WHAT YOU WILL DO: Images should be left out, and everything else in the listing reproduced exactly.

=-=-=

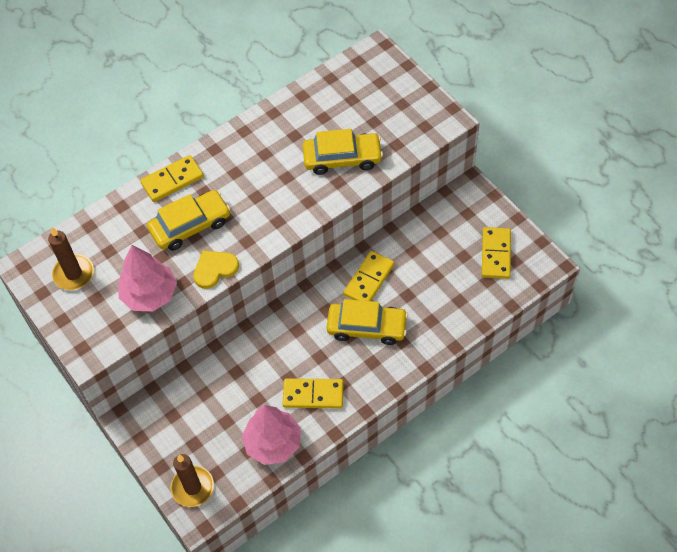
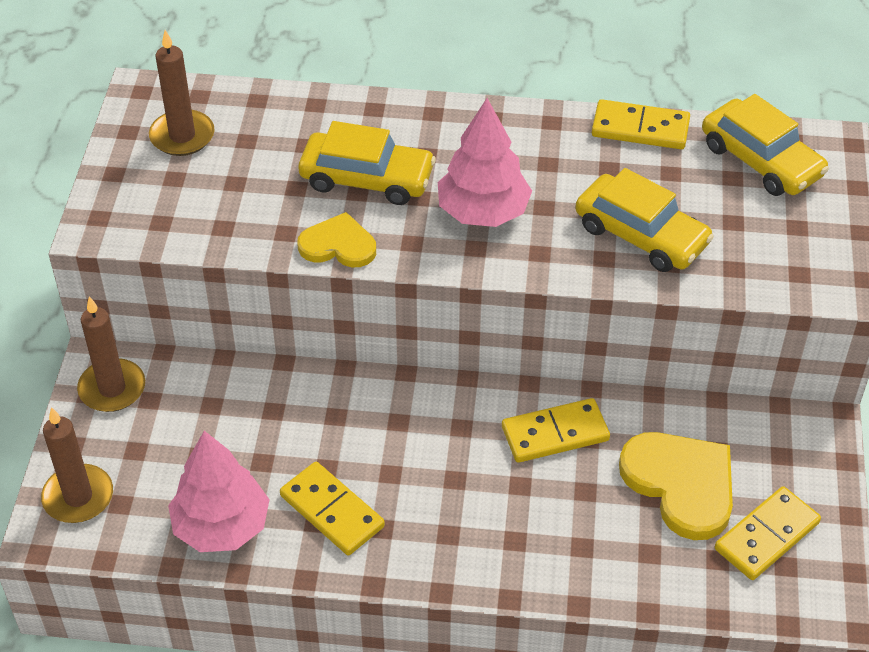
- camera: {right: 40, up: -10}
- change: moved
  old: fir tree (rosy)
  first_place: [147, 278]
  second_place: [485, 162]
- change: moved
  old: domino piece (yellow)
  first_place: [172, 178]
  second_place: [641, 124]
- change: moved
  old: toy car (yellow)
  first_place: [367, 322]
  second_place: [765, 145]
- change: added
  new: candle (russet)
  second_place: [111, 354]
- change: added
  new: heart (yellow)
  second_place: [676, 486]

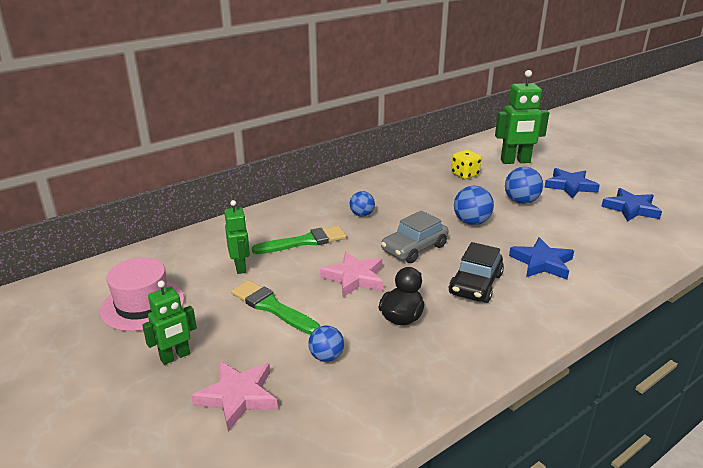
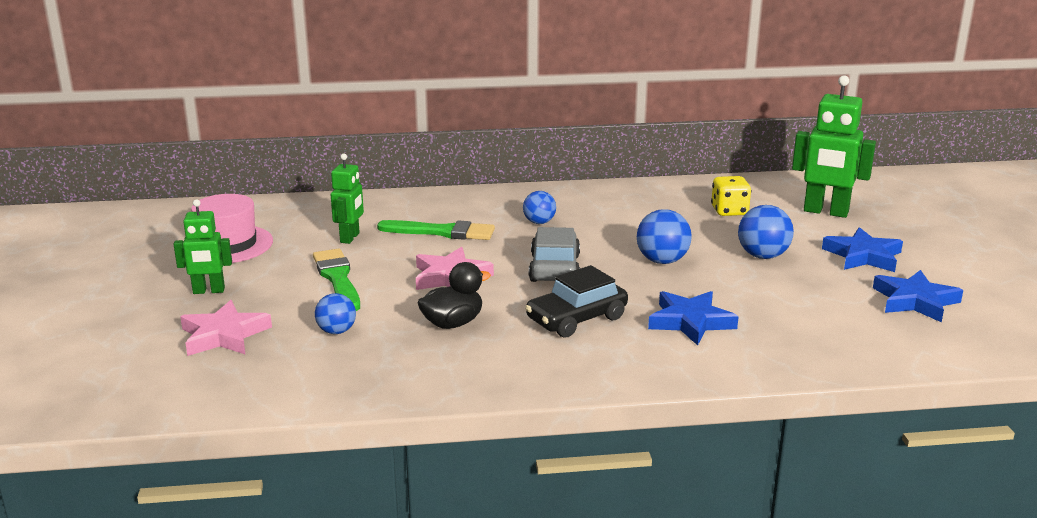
- camera: {right: 30, up: -5}
- change: turned
  old: toy car (grey)
  first_place: [414, 236]
  second_place: [554, 254]
  degrees: 105

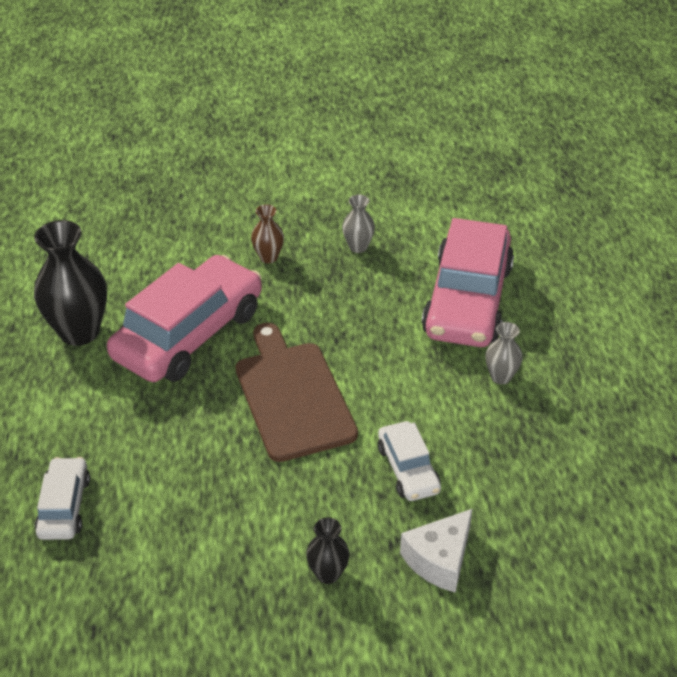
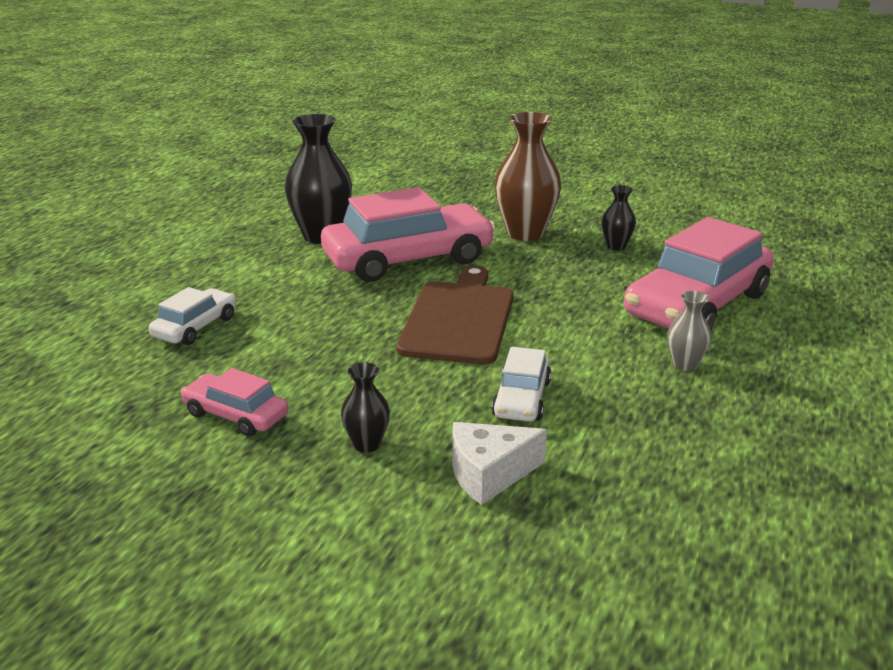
- camera: {right: 30, up: -15}
- change: resized
  old: tall vase (russet)
  first_place: [267, 234]
  second_place: [528, 176]
  factor: 1.99
- change: recoloured
  old: tall vase (grey)
  new: tall vase (black)
  first_place: [358, 224]
  second_place: [619, 217]
- change: added
  new: toy car (rosy)
  second_place: [234, 402]

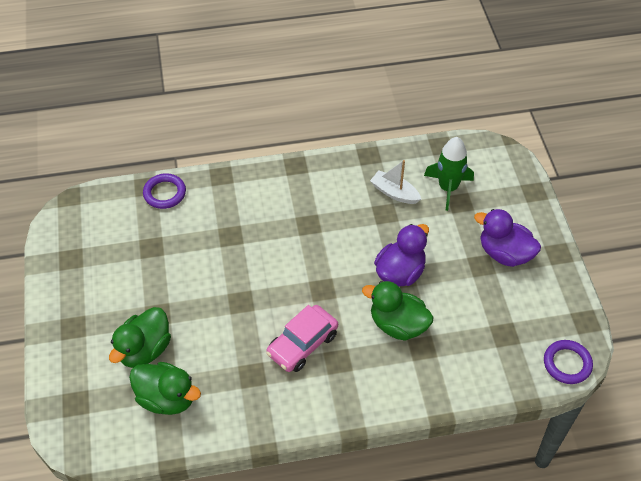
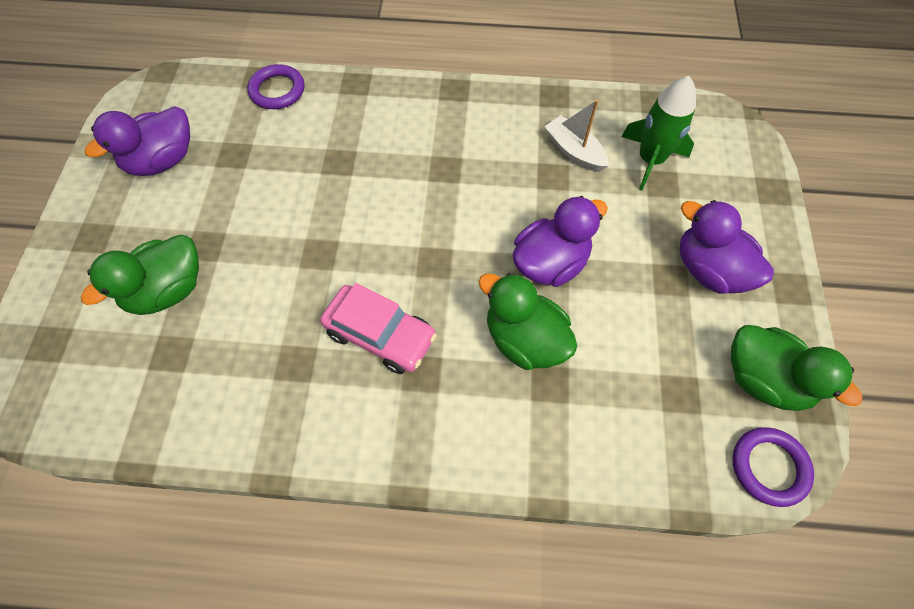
- camera: {right: 15, up: 10}
- change: moved
  old: rubber duck (emerald)
  first_place: [165, 388]
  second_place: [796, 368]
- change: turned
  old: toy car (rosy)
  first_place: [302, 338]
  second_place: [378, 328]
  degrees: -120
- change: added
  new: rubber duck (violet)
  second_place: [137, 141]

=-=-=

WRITTEN RESPONSE:
- camera: {right: 40, up: -10}
- change: moved
  old: fir tree (rosy)
  first_place: [147, 278]
  second_place: [485, 162]
- change: moved
  old: domino piece (yellow)
  first_place: [172, 178]
  second_place: [641, 124]
- change: moved
  old: toy car (yellow)
  first_place: [367, 322]
  second_place: [765, 145]
- change: added
  new: candle (russet)
  second_place: [111, 354]
- change: added
  new: heart (yellow)
  second_place: [676, 486]

- camera: {right: 30, up: -5}
- change: turned
  old: toy car (grey)
  first_place: [414, 236]
  second_place: [554, 254]
  degrees: 105

- camera: {right: 30, up: -15}
- change: resized
  old: tall vase (russet)
  first_place: [267, 234]
  second_place: [528, 176]
  factor: 1.99
- change: recoloured
  old: tall vase (grey)
  new: tall vase (black)
  first_place: [358, 224]
  second_place: [619, 217]
- change: added
  new: toy car (rosy)
  second_place: [234, 402]

- camera: {right: 15, up: 10}
- change: moved
  old: rubber duck (emerald)
  first_place: [165, 388]
  second_place: [796, 368]
- change: turned
  old: toy car (rosy)
  first_place: [302, 338]
  second_place: [378, 328]
  degrees: -120
- change: added
  new: rubber duck (violet)
  second_place: [137, 141]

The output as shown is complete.